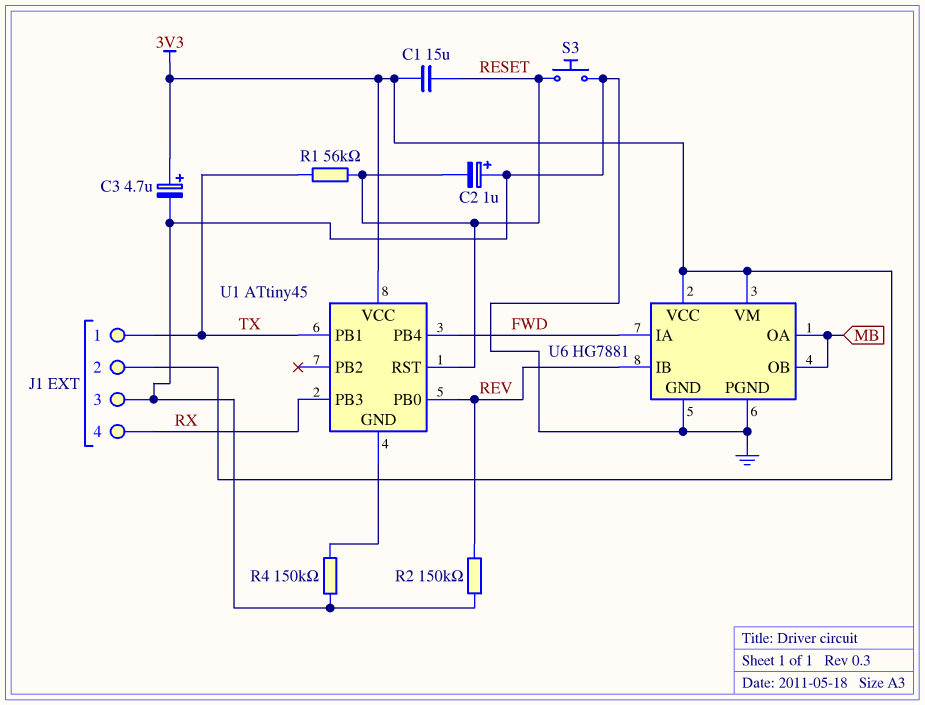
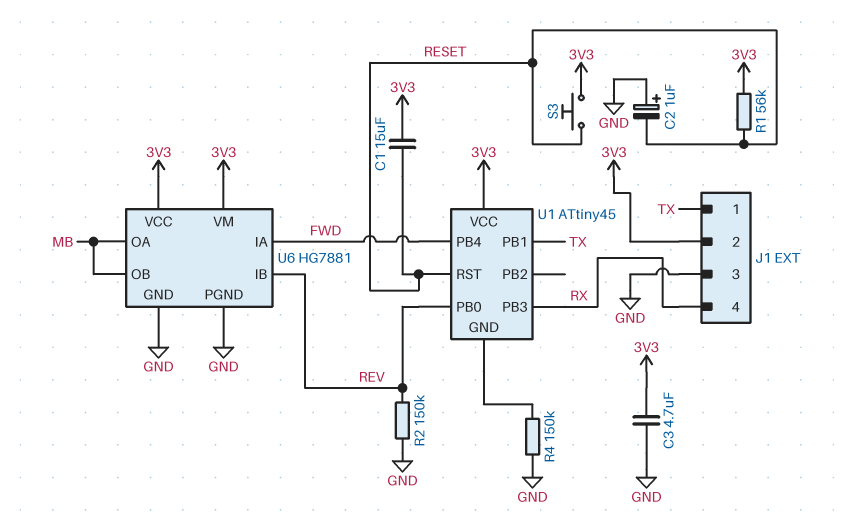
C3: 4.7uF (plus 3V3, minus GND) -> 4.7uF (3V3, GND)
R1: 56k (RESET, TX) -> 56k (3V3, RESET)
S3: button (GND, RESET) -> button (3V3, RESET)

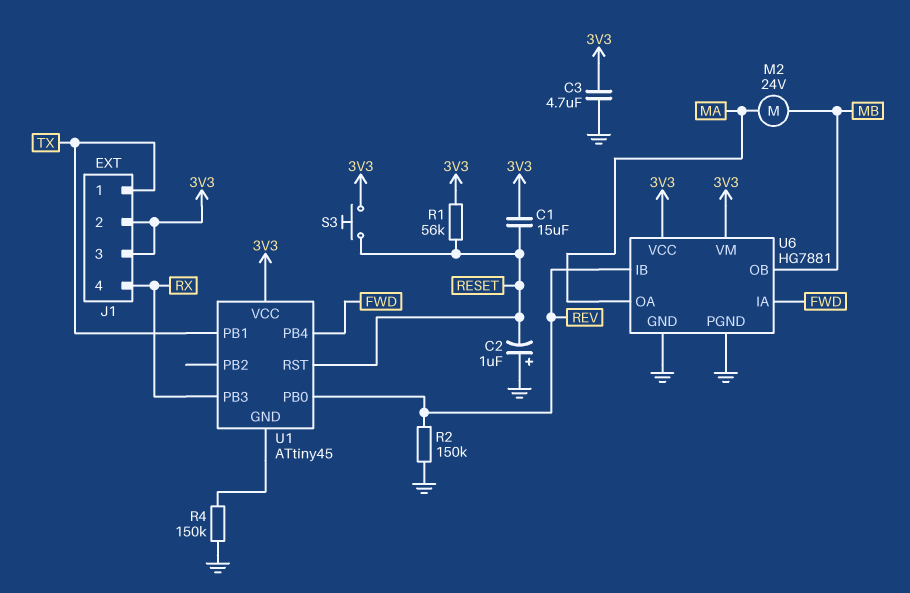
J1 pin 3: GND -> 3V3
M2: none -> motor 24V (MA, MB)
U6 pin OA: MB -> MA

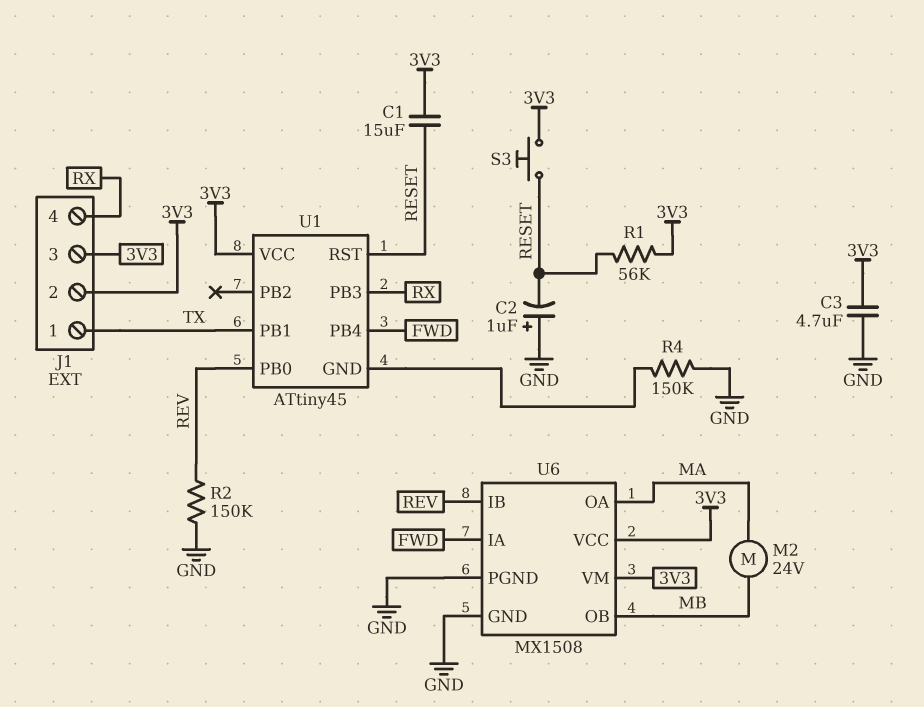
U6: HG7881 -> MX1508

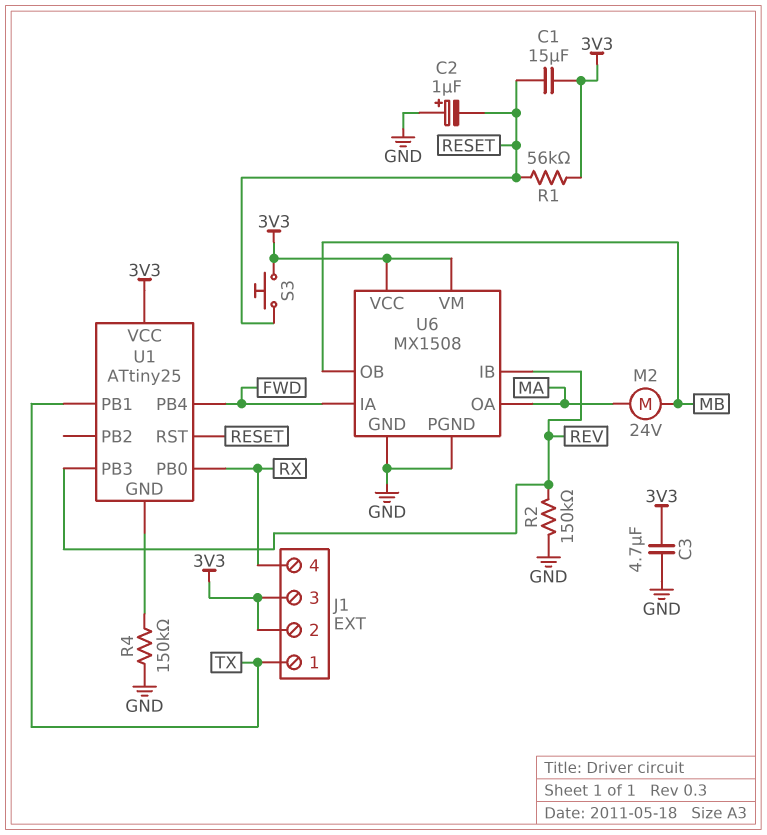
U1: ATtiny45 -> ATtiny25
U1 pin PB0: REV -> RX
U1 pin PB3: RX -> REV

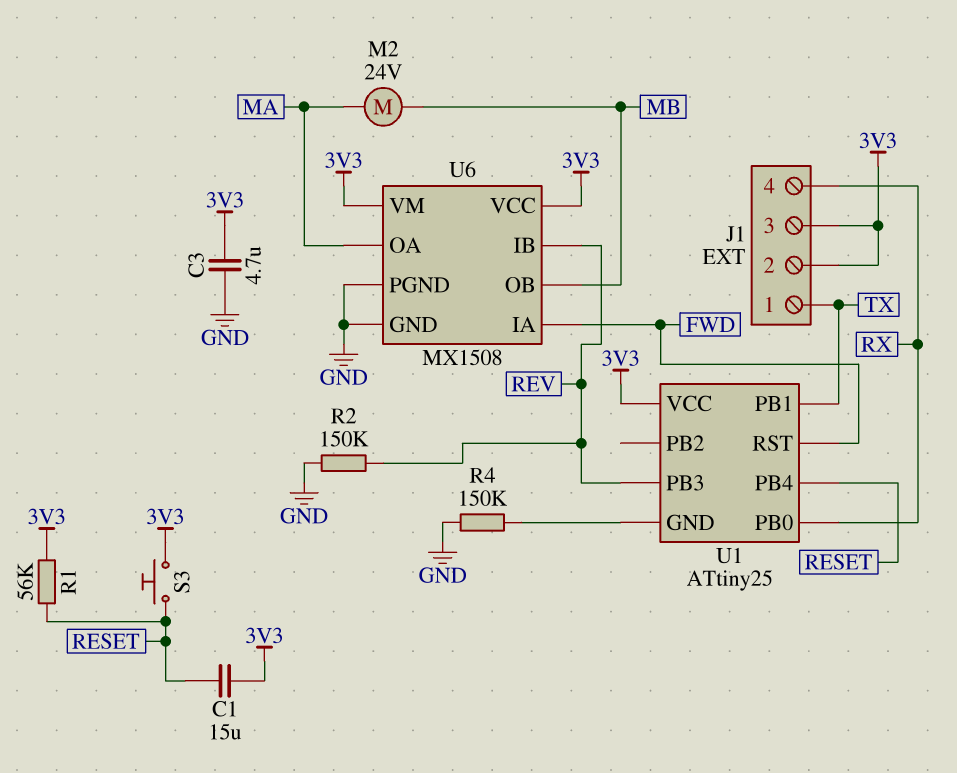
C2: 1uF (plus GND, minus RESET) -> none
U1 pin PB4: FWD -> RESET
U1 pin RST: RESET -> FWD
--
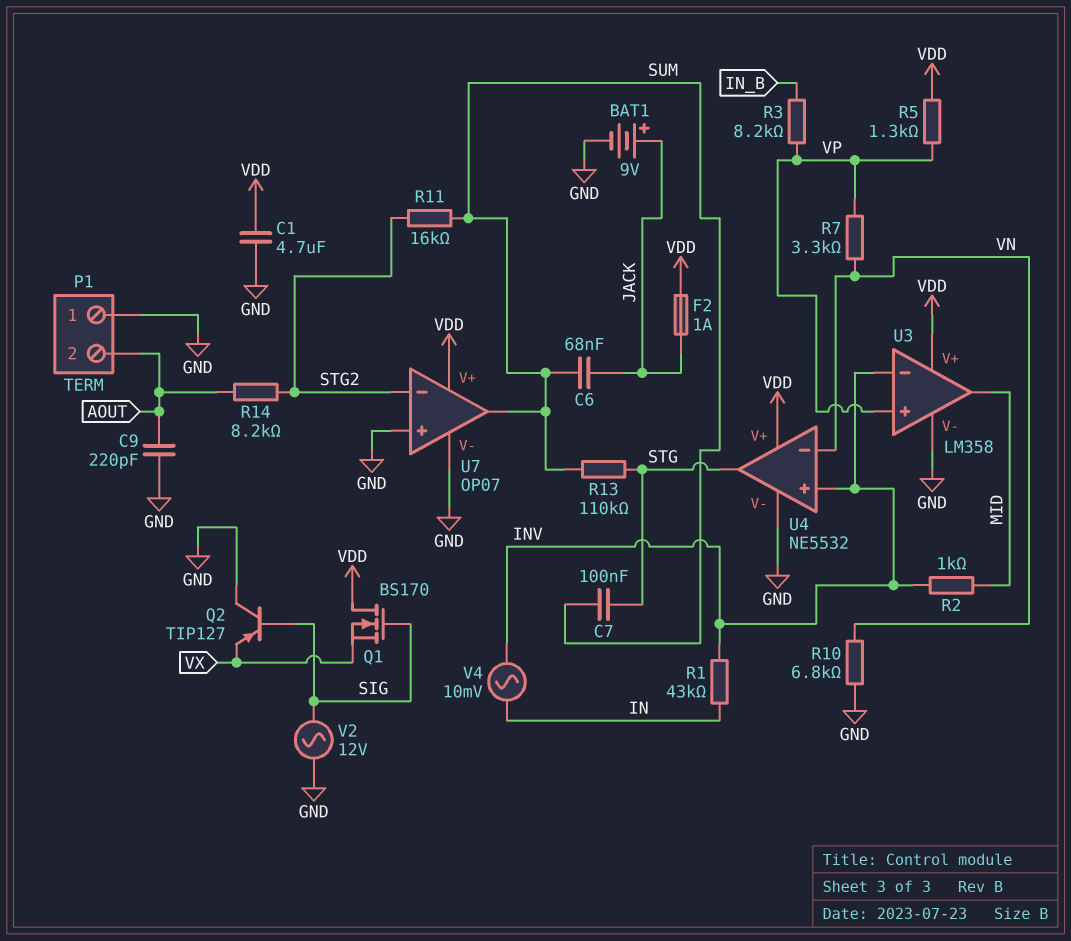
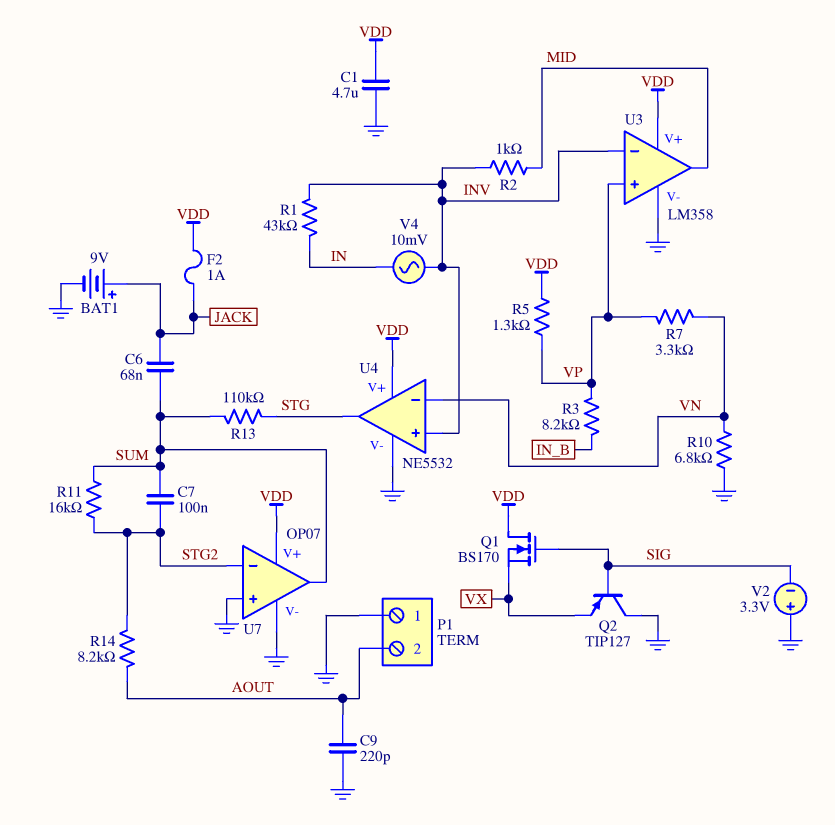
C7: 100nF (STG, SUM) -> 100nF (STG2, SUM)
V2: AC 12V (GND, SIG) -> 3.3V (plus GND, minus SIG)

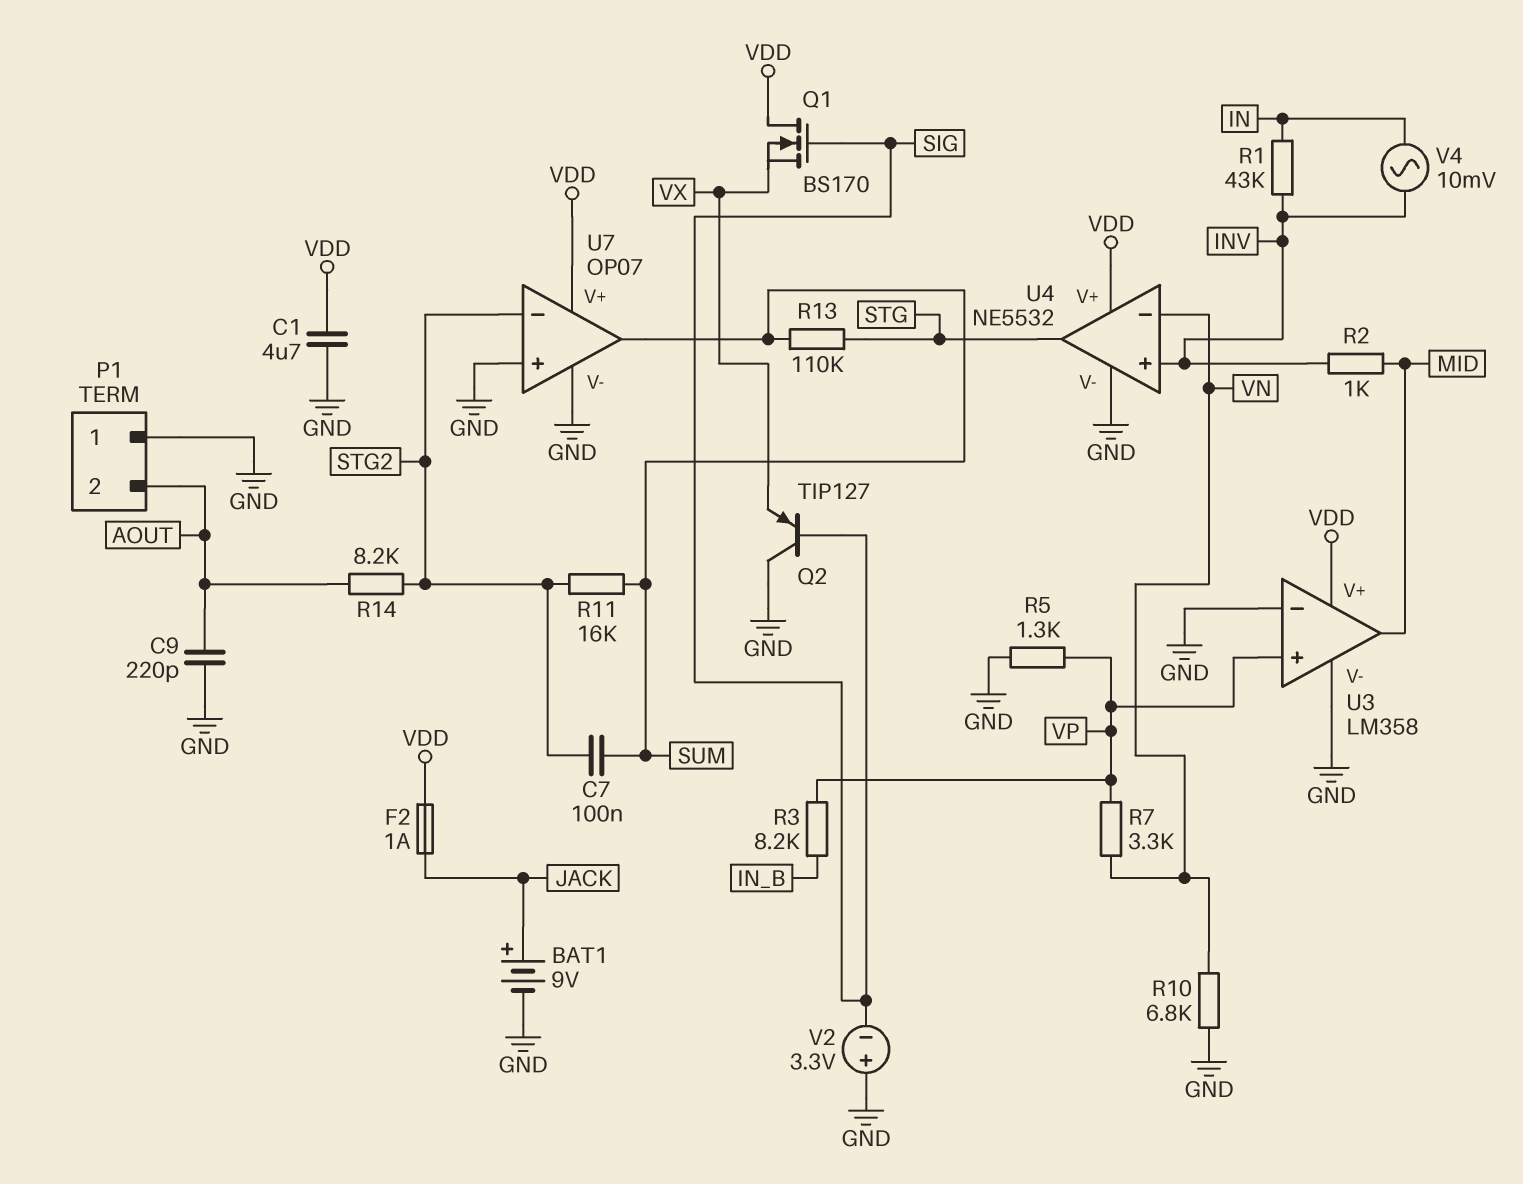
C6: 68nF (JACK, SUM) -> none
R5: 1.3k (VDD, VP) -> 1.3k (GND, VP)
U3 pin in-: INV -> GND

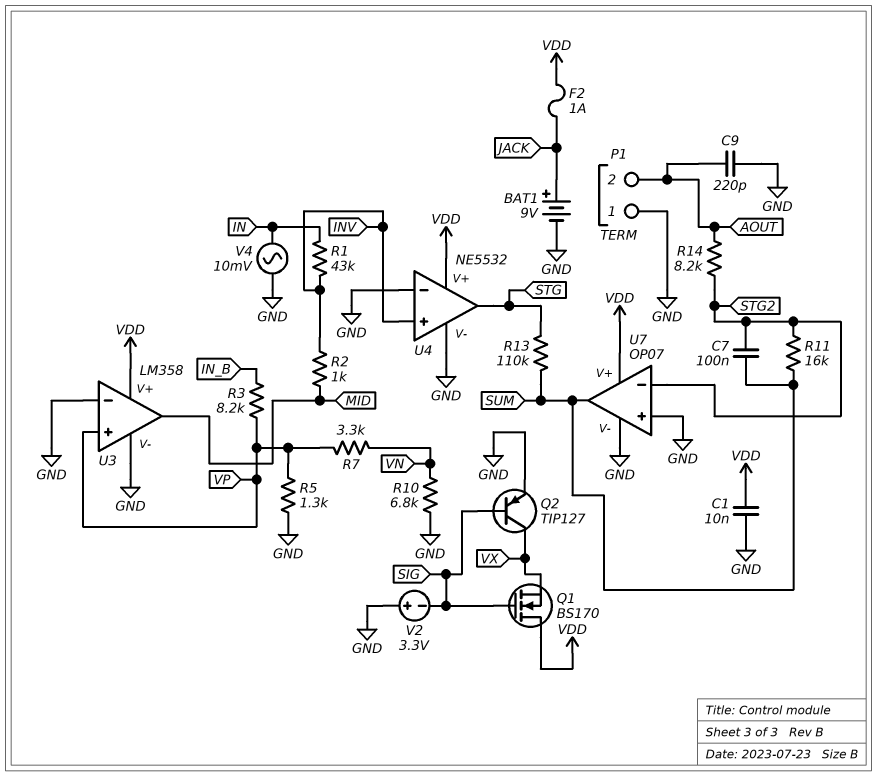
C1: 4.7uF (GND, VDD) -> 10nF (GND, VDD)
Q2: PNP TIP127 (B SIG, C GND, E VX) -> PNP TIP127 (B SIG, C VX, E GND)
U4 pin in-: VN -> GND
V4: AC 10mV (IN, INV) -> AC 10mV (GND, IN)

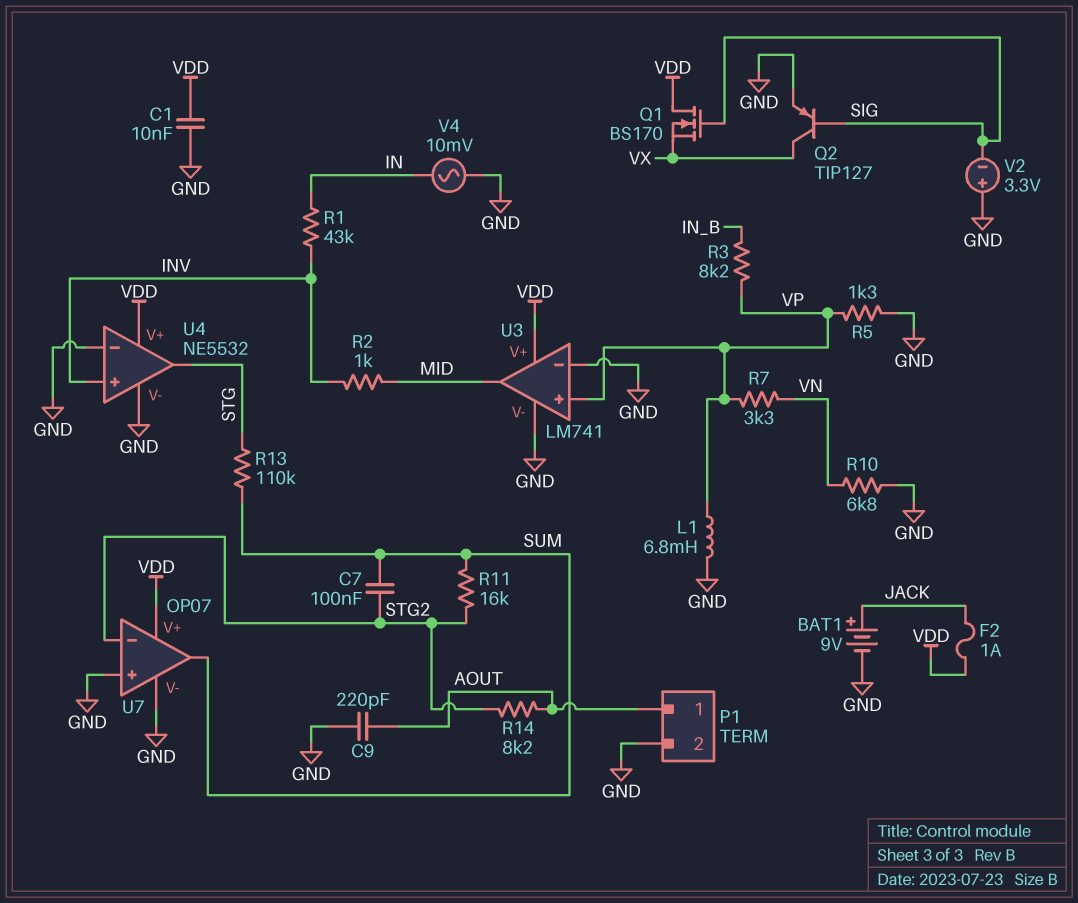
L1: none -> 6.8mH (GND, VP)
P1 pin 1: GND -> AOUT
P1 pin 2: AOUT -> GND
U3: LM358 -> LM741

WORK INSTRUCTION: Exact copy, pictures excluded: every line above from the one containing "U4 pin in-: VN -> GND" to the one containing "U3: LM358 -> LM741", inclusive, and nothing more.

EXPECTED ANSWER:
U4 pin in-: VN -> GND
V4: AC 10mV (IN, INV) -> AC 10mV (GND, IN)

L1: none -> 6.8mH (GND, VP)
P1 pin 1: GND -> AOUT
P1 pin 2: AOUT -> GND
U3: LM358 -> LM741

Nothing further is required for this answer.